Required action: Return the records below from the line containing "BUZZER pin IO: A0 -> TX" onward, exactly, through and including the last line.

Information provided:
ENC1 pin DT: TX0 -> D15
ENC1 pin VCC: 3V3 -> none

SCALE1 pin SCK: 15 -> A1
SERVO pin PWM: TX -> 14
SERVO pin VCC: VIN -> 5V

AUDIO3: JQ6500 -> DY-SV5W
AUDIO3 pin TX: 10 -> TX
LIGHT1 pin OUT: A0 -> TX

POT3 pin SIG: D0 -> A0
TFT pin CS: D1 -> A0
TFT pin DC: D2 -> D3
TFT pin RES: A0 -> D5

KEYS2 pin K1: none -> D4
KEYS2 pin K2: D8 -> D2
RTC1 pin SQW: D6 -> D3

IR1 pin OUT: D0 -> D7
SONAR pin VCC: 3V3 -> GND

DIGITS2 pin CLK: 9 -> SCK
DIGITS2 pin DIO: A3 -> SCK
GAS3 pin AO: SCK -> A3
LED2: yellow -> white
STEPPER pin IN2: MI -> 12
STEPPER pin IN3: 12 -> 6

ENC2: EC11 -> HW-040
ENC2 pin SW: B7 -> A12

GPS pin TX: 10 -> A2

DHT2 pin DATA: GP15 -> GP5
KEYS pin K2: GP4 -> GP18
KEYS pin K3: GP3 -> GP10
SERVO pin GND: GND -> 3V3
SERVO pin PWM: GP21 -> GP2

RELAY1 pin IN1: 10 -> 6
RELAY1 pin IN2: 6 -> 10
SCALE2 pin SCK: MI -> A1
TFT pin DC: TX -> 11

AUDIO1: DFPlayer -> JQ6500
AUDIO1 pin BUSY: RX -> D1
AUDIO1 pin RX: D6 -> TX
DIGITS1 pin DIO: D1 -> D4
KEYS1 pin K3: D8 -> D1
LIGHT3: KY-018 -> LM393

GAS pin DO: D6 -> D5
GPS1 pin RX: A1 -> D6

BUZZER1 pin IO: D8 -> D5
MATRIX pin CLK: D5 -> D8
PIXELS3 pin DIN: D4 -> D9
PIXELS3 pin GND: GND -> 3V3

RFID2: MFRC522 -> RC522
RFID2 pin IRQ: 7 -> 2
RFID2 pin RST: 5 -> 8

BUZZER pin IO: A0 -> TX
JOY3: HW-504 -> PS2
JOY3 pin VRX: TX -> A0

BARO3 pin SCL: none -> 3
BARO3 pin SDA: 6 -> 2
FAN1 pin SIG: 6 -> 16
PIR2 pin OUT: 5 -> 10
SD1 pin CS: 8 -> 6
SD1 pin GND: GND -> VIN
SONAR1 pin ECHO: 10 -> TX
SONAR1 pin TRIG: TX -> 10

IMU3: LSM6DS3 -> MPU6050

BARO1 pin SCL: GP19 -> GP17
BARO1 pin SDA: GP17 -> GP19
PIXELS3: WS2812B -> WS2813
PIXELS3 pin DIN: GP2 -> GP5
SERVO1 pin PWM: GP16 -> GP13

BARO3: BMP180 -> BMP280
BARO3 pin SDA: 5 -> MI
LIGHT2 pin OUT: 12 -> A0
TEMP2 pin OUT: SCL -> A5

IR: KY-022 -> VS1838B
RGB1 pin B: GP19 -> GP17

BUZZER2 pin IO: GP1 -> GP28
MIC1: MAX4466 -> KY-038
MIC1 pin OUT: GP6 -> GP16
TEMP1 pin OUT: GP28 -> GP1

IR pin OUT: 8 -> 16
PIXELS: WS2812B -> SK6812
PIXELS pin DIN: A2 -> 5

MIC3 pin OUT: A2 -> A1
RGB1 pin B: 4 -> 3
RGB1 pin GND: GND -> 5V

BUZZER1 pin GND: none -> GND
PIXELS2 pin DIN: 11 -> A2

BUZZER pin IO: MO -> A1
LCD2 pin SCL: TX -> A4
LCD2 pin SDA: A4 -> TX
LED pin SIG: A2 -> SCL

Task output:
BUZZER pin IO: A0 -> TX
JOY3: HW-504 -> PS2
JOY3 pin VRX: TX -> A0

BARO3 pin SCL: none -> 3
BARO3 pin SDA: 6 -> 2
FAN1 pin SIG: 6 -> 16
PIR2 pin OUT: 5 -> 10
SD1 pin CS: 8 -> 6
SD1 pin GND: GND -> VIN
SONAR1 pin ECHO: 10 -> TX
SONAR1 pin TRIG: TX -> 10

IMU3: LSM6DS3 -> MPU6050

BARO1 pin SCL: GP19 -> GP17
BARO1 pin SDA: GP17 -> GP19
PIXELS3: WS2812B -> WS2813
PIXELS3 pin DIN: GP2 -> GP5
SERVO1 pin PWM: GP16 -> GP13

BARO3: BMP180 -> BMP280
BARO3 pin SDA: 5 -> MI
LIGHT2 pin OUT: 12 -> A0
TEMP2 pin OUT: SCL -> A5

IR: KY-022 -> VS1838B
RGB1 pin B: GP19 -> GP17

BUZZER2 pin IO: GP1 -> GP28
MIC1: MAX4466 -> KY-038
MIC1 pin OUT: GP6 -> GP16
TEMP1 pin OUT: GP28 -> GP1

IR pin OUT: 8 -> 16
PIXELS: WS2812B -> SK6812
PIXELS pin DIN: A2 -> 5

MIC3 pin OUT: A2 -> A1
RGB1 pin B: 4 -> 3
RGB1 pin GND: GND -> 5V

BUZZER1 pin GND: none -> GND
PIXELS2 pin DIN: 11 -> A2

BUZZER pin IO: MO -> A1
LCD2 pin SCL: TX -> A4
LCD2 pin SDA: A4 -> TX
LED pin SIG: A2 -> SCL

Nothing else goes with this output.